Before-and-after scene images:
----------------

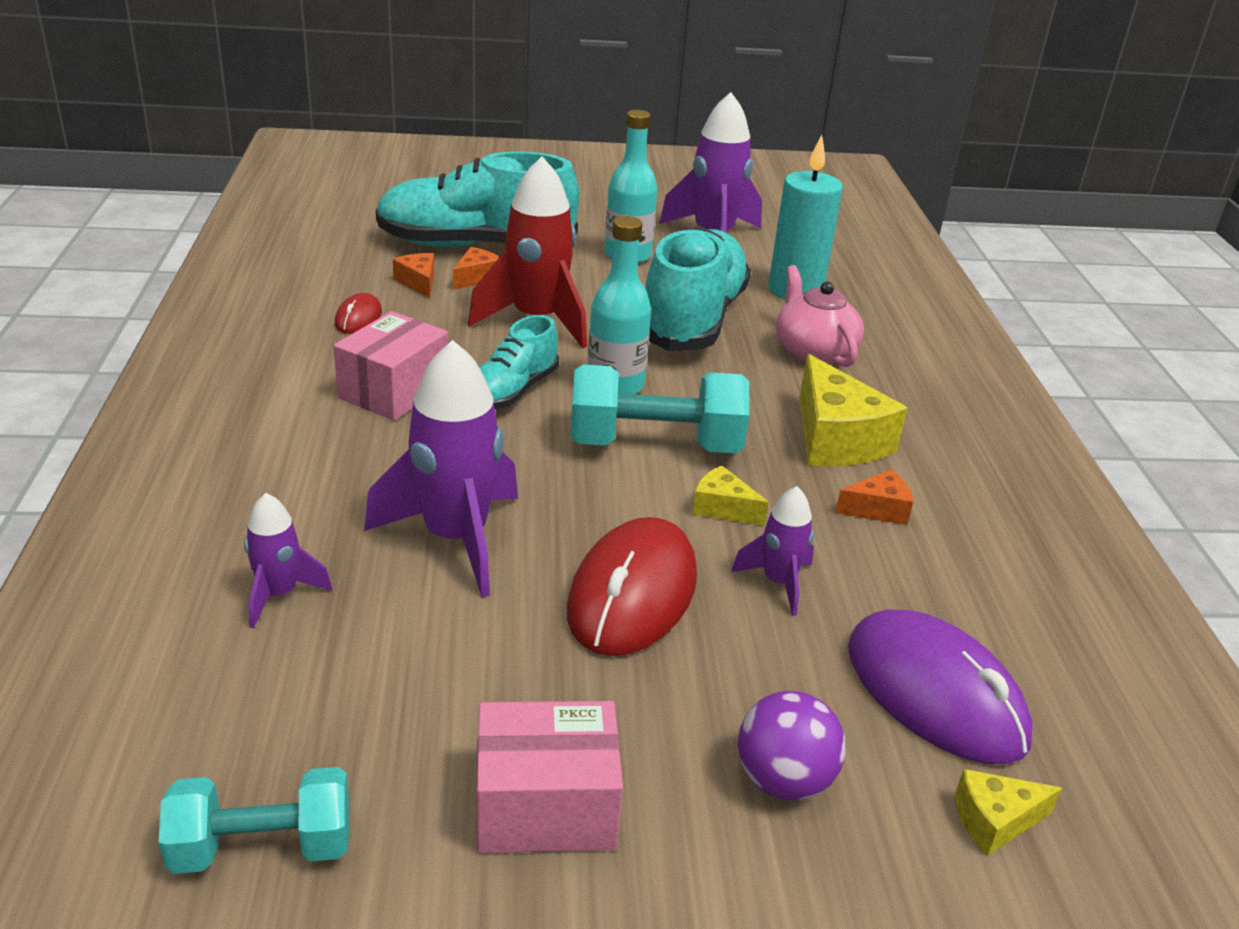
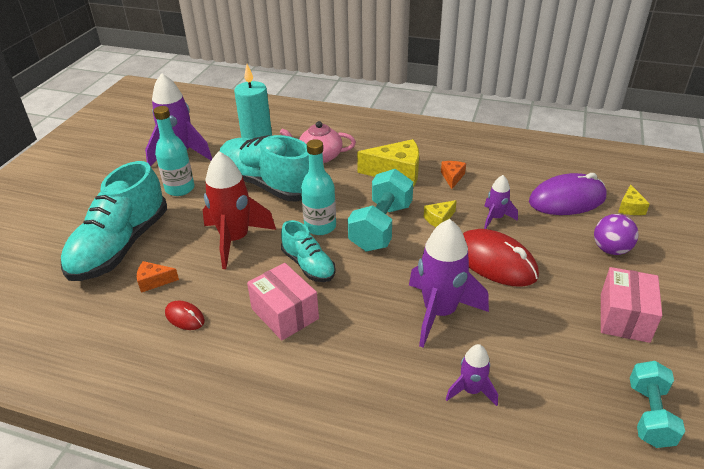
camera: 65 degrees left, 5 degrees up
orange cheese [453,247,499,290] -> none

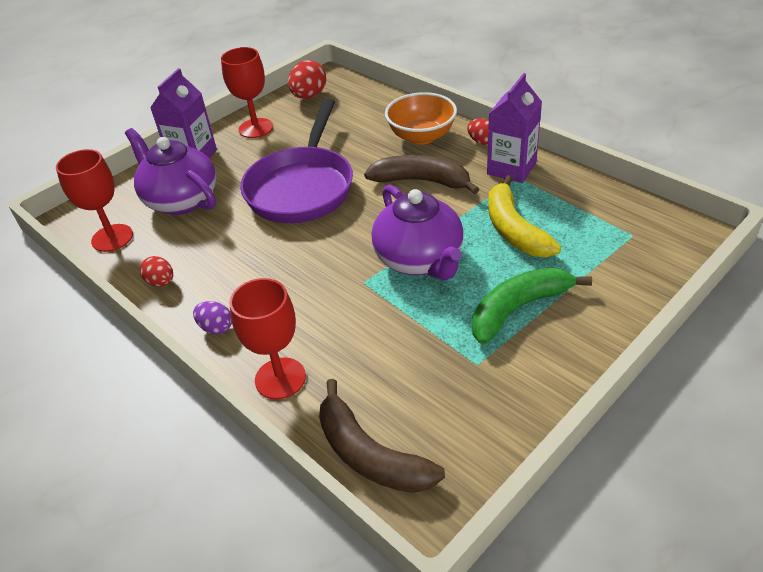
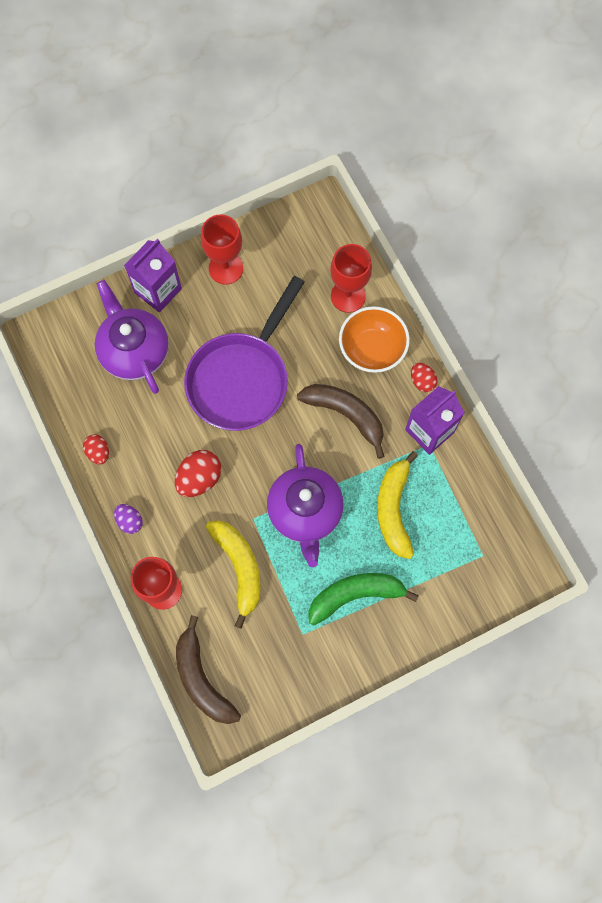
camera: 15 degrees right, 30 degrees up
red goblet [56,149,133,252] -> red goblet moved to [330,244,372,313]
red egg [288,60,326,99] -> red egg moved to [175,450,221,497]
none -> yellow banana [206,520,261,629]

----------------

* [Problem description]: Among the lines above, please find those with "none" and copy them.

* [Response]:
orange cheese [453,247,499,290] -> none
none -> yellow banana [206,520,261,629]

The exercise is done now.